* _DATA SUPPLIED_
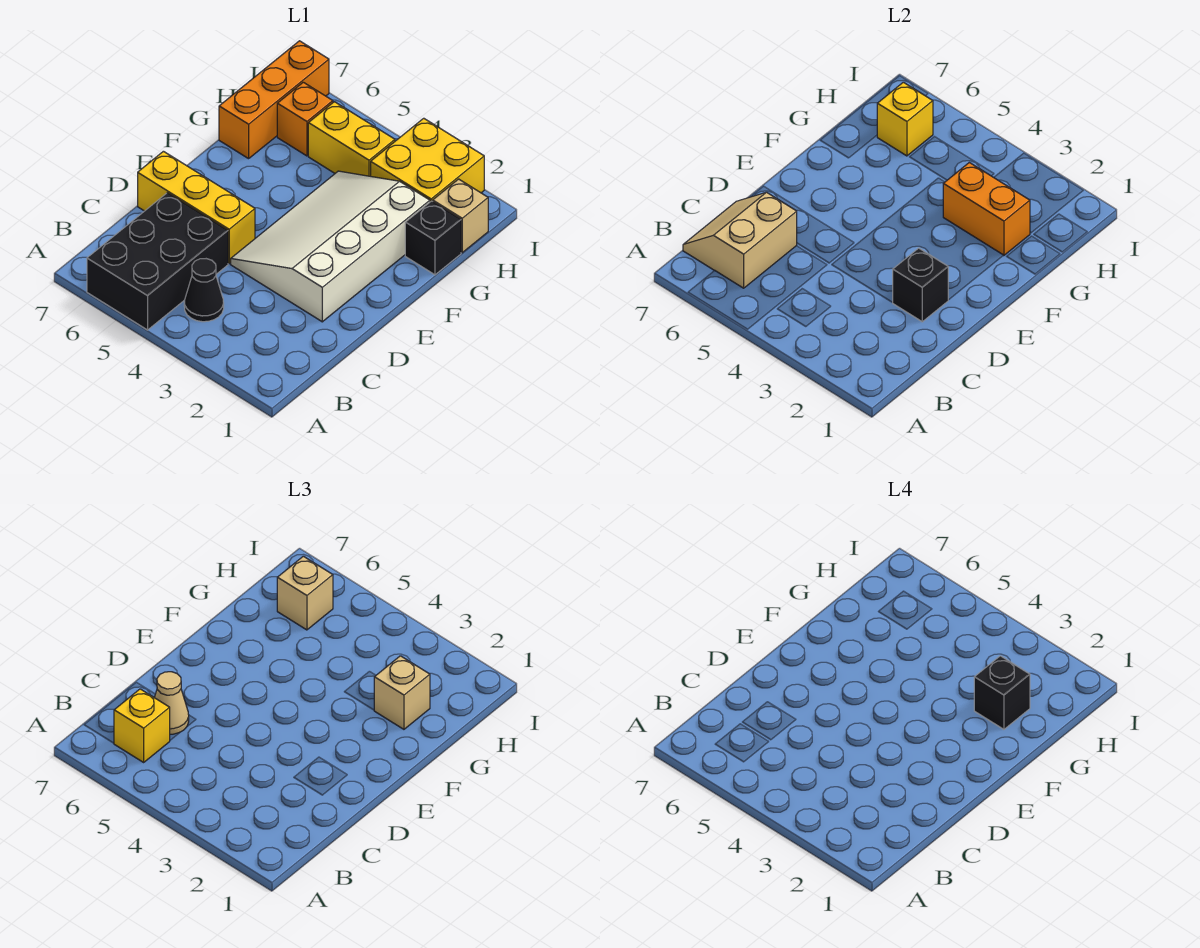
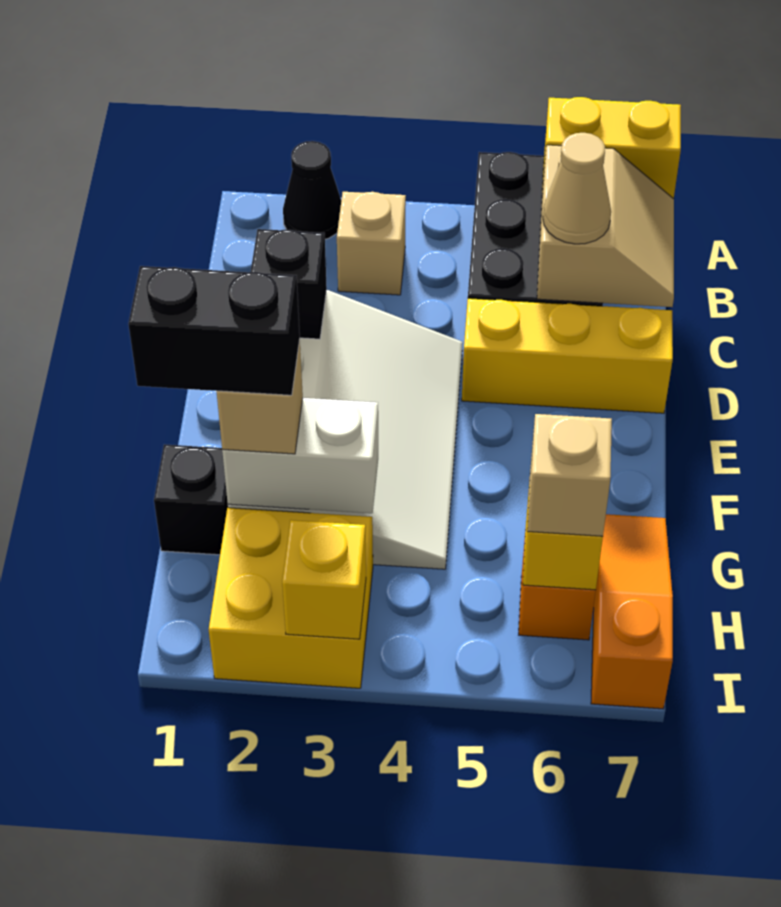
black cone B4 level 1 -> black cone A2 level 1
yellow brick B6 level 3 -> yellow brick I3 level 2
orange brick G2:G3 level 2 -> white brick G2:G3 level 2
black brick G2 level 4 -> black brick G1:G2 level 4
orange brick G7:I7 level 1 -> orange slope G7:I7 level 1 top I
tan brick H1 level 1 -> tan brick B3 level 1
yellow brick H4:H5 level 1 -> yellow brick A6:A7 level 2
* * *
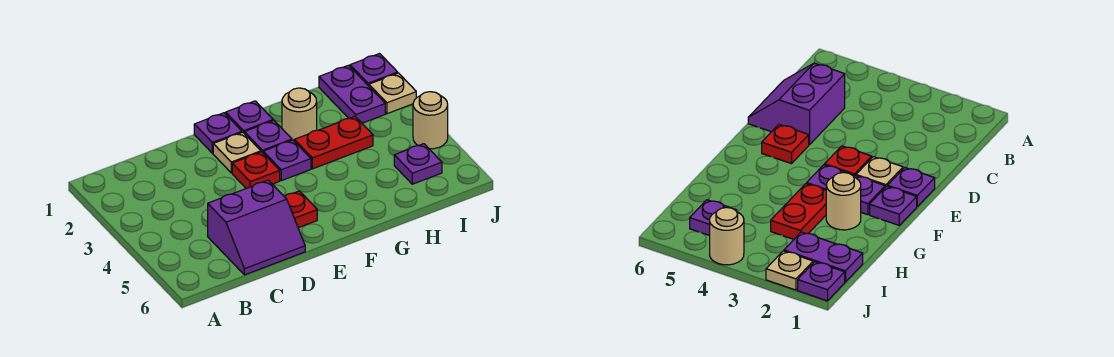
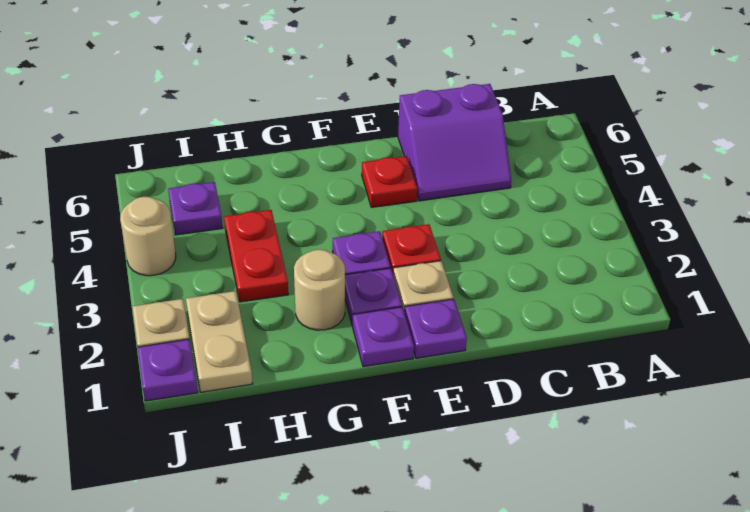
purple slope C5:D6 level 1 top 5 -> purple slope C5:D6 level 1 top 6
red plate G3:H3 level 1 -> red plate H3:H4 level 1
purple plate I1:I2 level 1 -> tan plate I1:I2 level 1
--
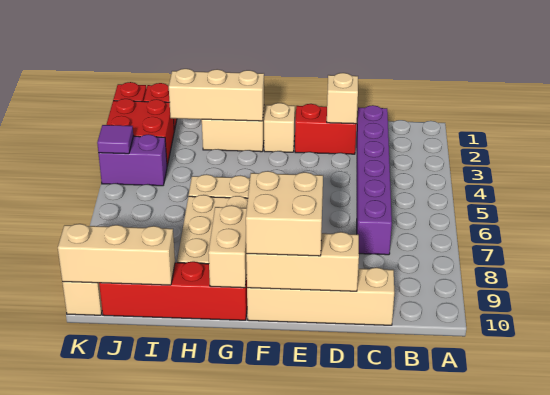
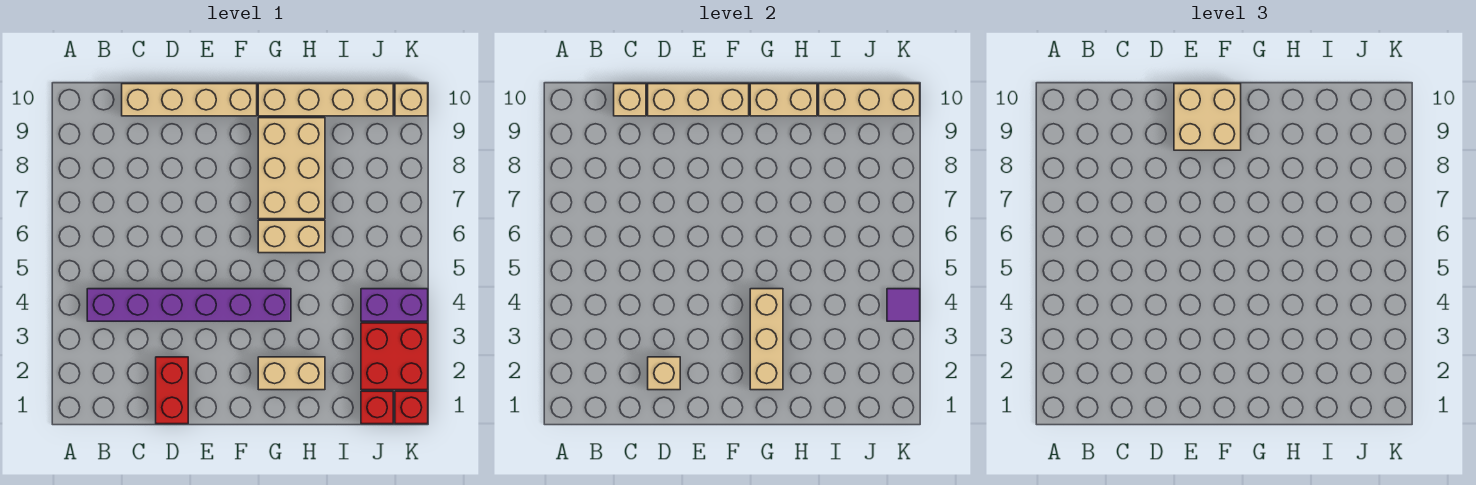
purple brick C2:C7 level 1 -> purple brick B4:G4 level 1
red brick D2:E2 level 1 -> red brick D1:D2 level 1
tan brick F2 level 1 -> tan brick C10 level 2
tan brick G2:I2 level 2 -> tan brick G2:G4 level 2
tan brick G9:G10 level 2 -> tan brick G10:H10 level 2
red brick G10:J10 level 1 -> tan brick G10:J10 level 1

* _PROBLEM TO SOLVE_
If a line above holds the string "purple", return it as it stands.

* _EXERCISE ANSWER_
purple slope C5:D6 level 1 top 5 -> purple slope C5:D6 level 1 top 6
purple plate I1:I2 level 1 -> tan plate I1:I2 level 1
purple brick C2:C7 level 1 -> purple brick B4:G4 level 1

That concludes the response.